**Record extracts**
◇ ◇ ◇ ◇ ◇ ◇ ◇

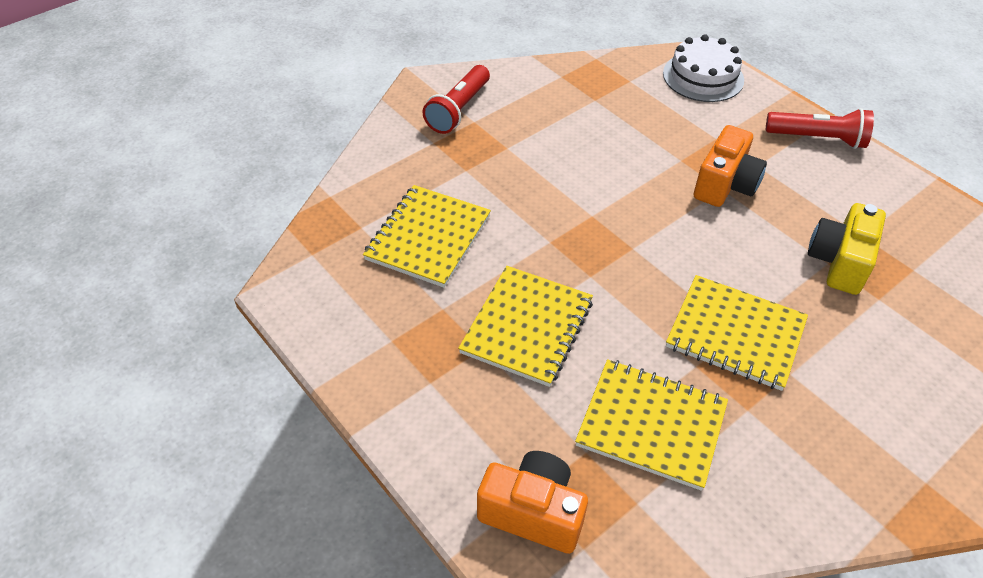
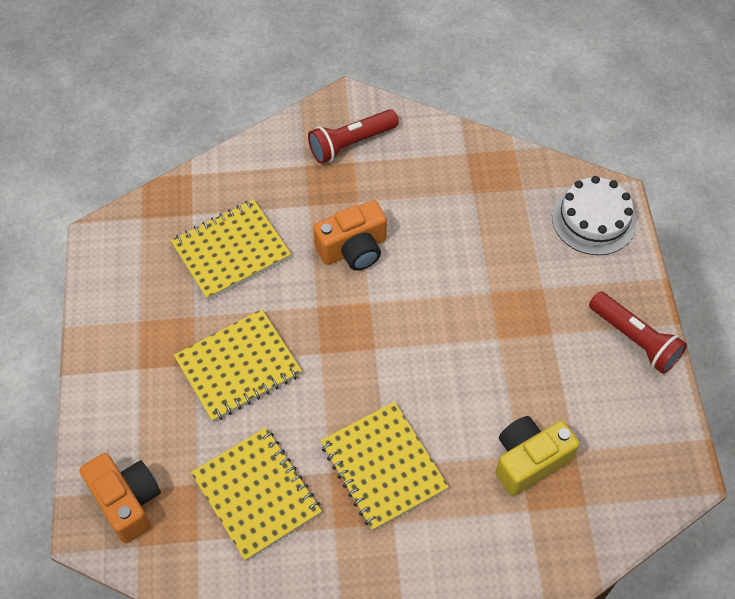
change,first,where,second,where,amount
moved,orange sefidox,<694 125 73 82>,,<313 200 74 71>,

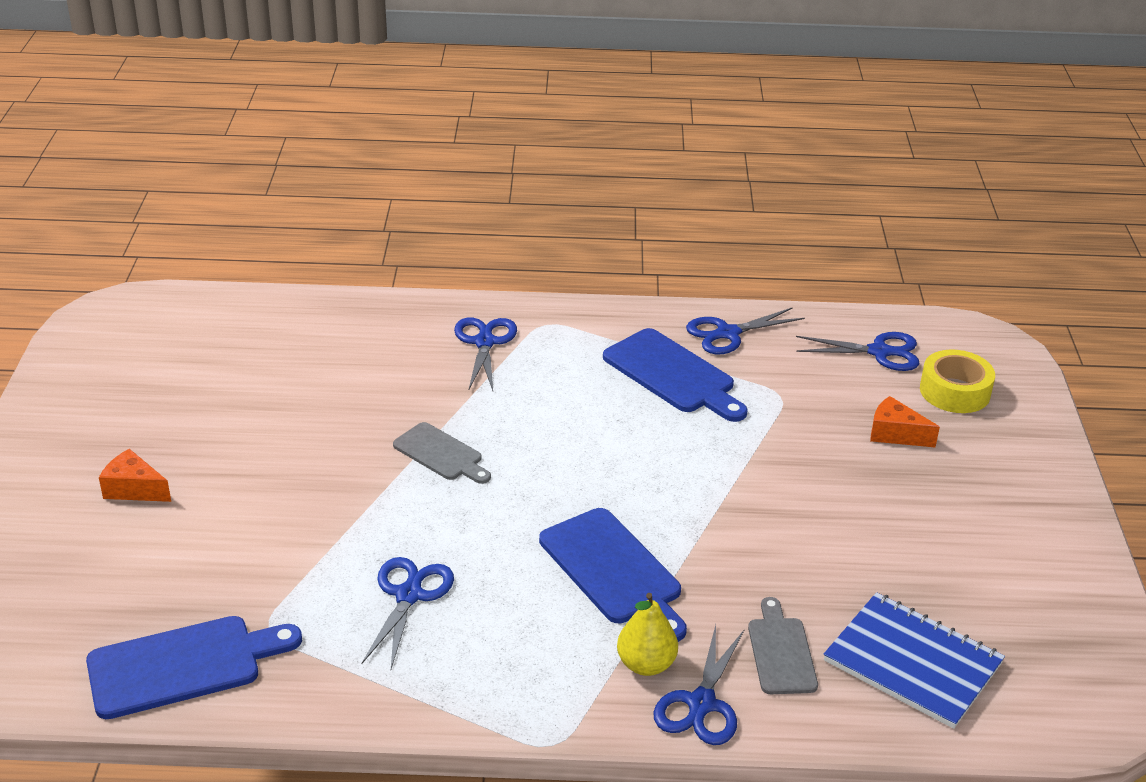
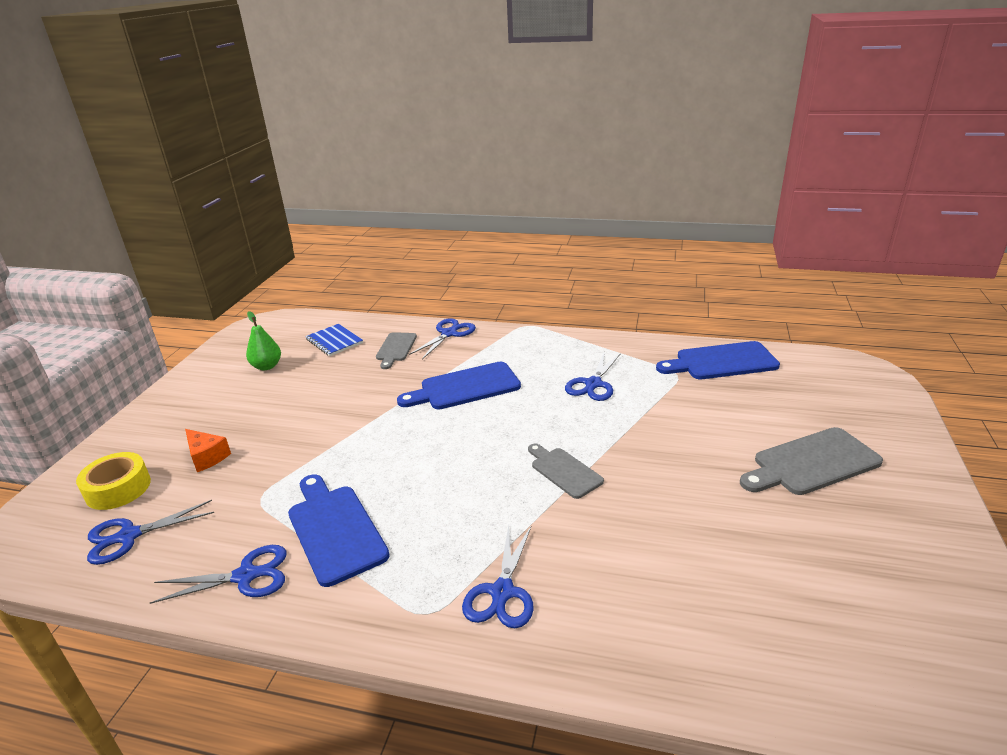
change,first,where,second,where,amount
turned,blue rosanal,<796 332 124 39>,,<87 500 127 65>,45 degrees counterclockwise
replaced,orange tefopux,<99 449 72 53>,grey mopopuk,<740 427 143 68>,
turned,blue mopopuk,<539 508 148 134>,,<397 362 124 47>,90 degrees counterclockwise
resized,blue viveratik,<824 592 181 137>,,<305 324 58 32>,x0.67
removed,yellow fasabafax,<617 593 61 83>,,,
added,,,green fasabafax,<246 311 35 59>,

◇ ◇ ◇ ◇ ◇ ◇ ◇

An exact, word-for-word copy of the records is expected, with no pictures in it.

**Solution for this exercise**
change,first,where,second,where,amount
moved,orange sefidox,<694 125 73 82>,,<313 200 74 71>,

change,first,where,second,where,amount
turned,blue rosanal,<796 332 124 39>,,<87 500 127 65>,45 degrees counterclockwise
replaced,orange tefopux,<99 449 72 53>,grey mopopuk,<740 427 143 68>,
turned,blue mopopuk,<539 508 148 134>,,<397 362 124 47>,90 degrees counterclockwise
resized,blue viveratik,<824 592 181 137>,,<305 324 58 32>,x0.67
removed,yellow fasabafax,<617 593 61 83>,,,
added,,,green fasabafax,<246 311 35 59>,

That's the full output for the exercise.